___ EXTRACTED INFORMATION

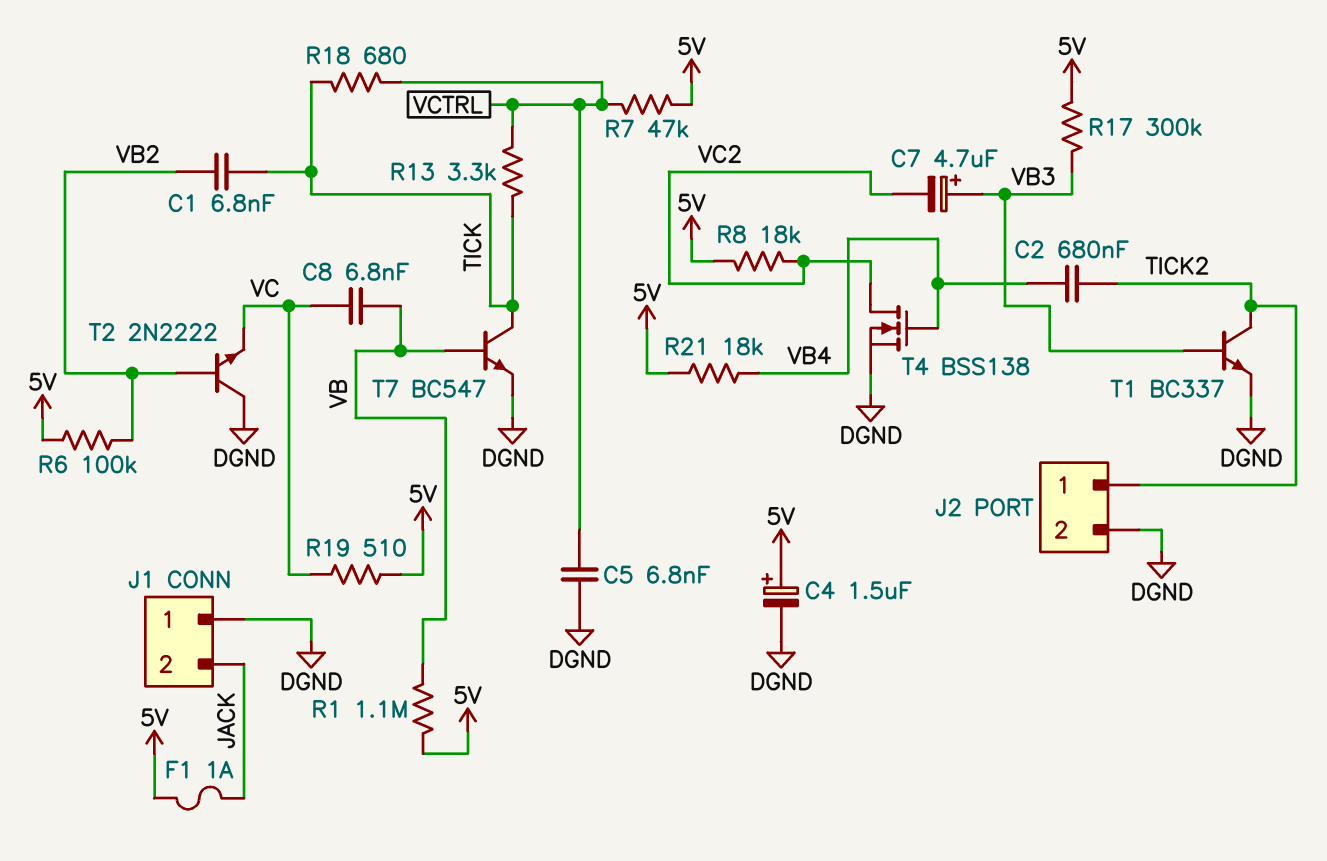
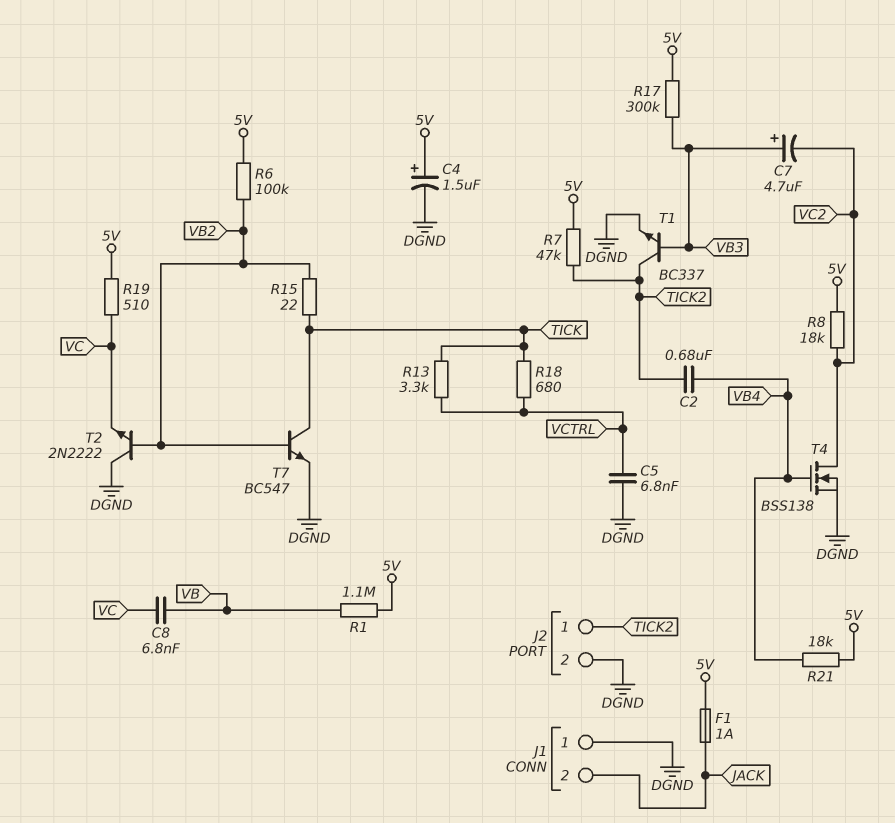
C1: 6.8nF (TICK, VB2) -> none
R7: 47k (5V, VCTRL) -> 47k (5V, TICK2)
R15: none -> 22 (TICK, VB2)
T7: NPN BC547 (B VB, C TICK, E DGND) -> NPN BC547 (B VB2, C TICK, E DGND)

______
___ EXTRACTED INFORMATION

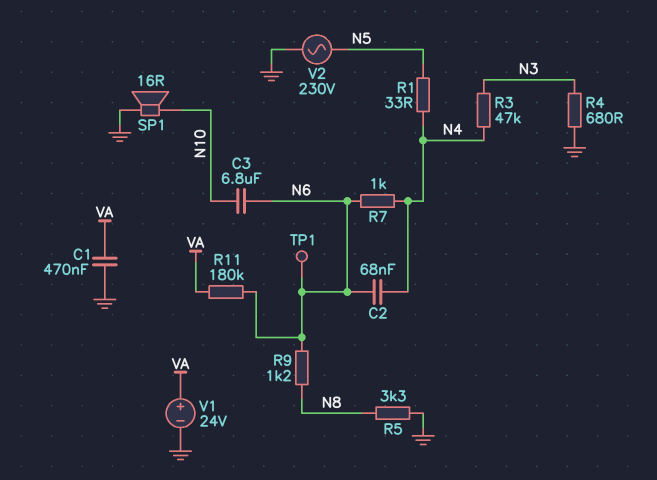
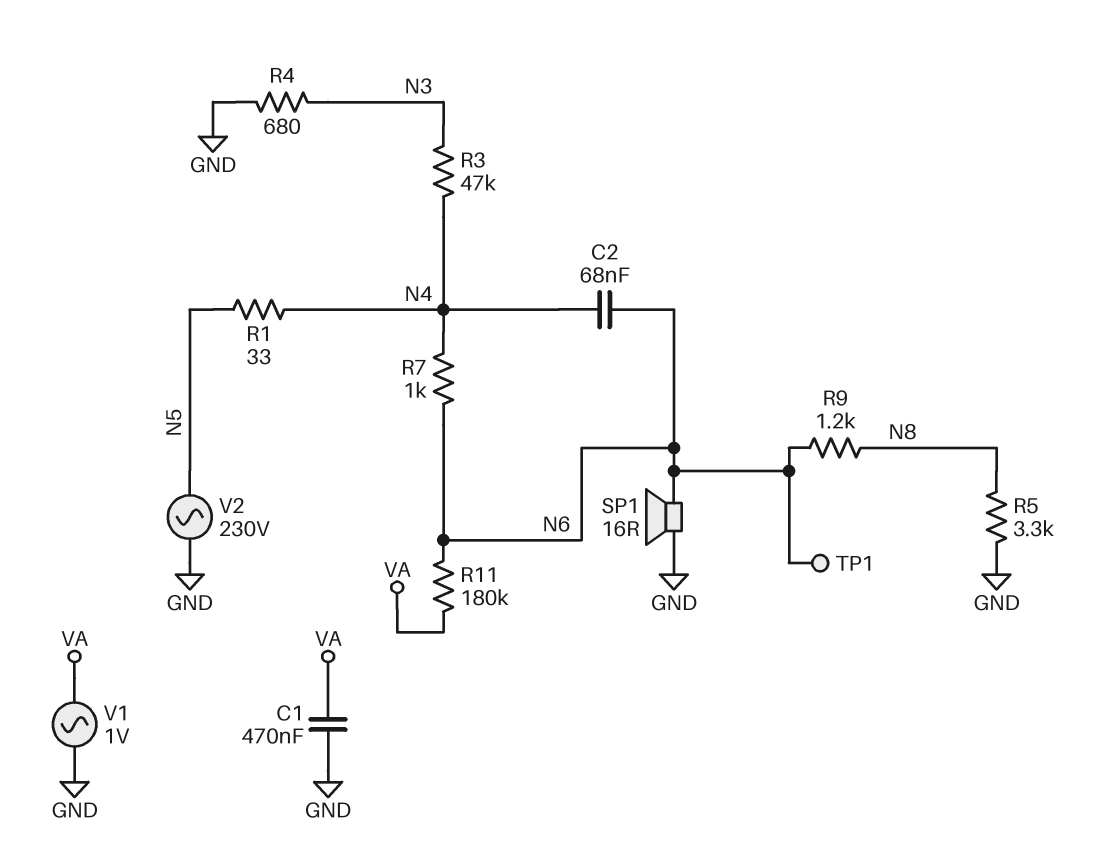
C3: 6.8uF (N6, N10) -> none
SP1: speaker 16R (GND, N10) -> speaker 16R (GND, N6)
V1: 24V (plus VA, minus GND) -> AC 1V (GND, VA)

______

In the entries above, find the line holding "R15: none -> 22 (TICK, VB2)" and the line holding "T7: NPN BC547"; print both of them and every line between, exactly, and nothing else.

R15: none -> 22 (TICK, VB2)
T7: NPN BC547 (B VB, C TICK, E DGND) -> NPN BC547 (B VB2, C TICK, E DGND)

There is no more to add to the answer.